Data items
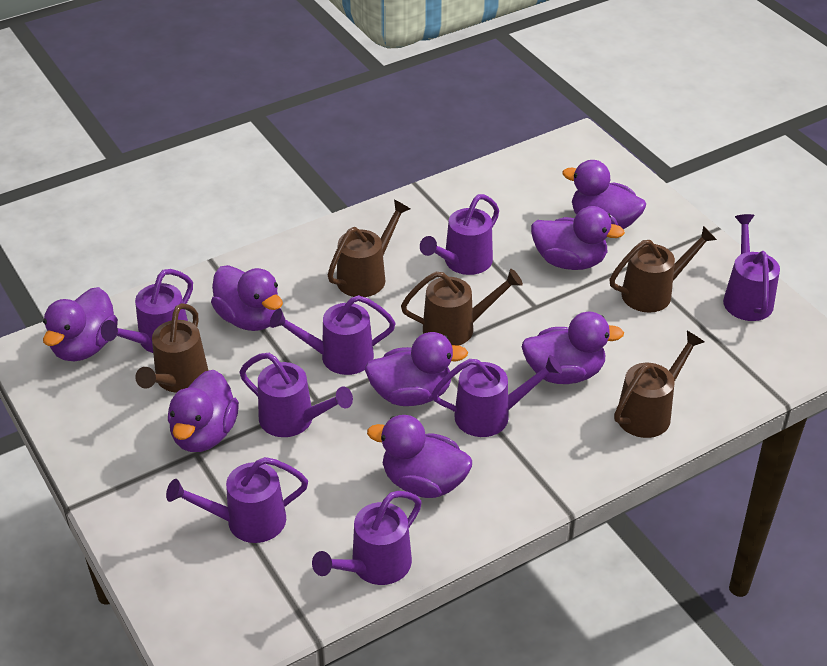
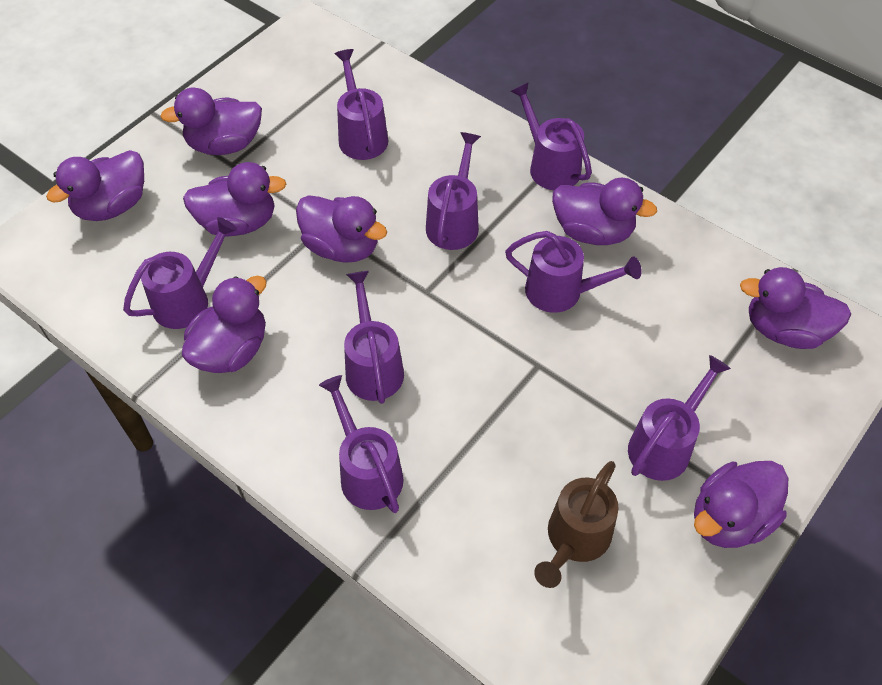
brown watering can: 5 -> 1

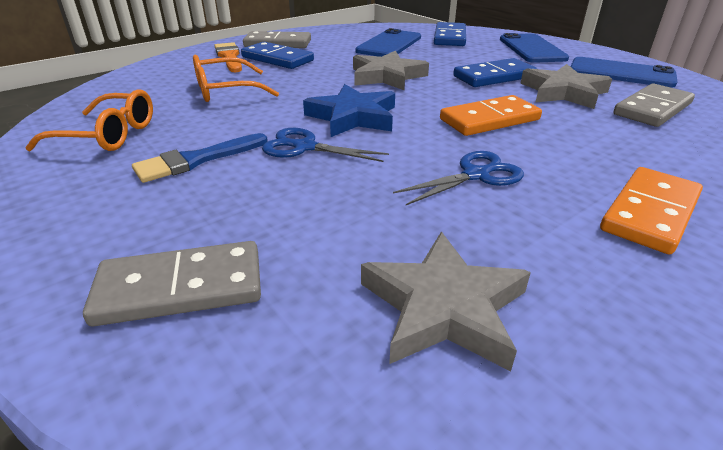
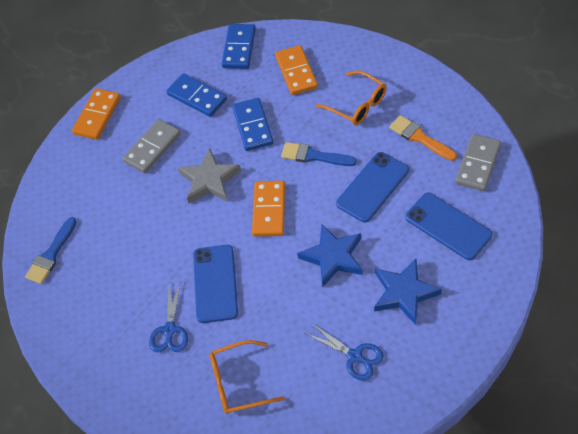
blue brush: 1 -> 2
blue star: 1 -> 2
grey domino: 3 -> 2
grey star: 3 -> 1
orange domino: 2 -> 3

Brief
A word-for-word transcript of the entries above is needed, with pictures removed.

Answer box
brown watering can: 5 -> 1

blue brush: 1 -> 2
blue star: 1 -> 2
grey domino: 3 -> 2
grey star: 3 -> 1
orange domino: 2 -> 3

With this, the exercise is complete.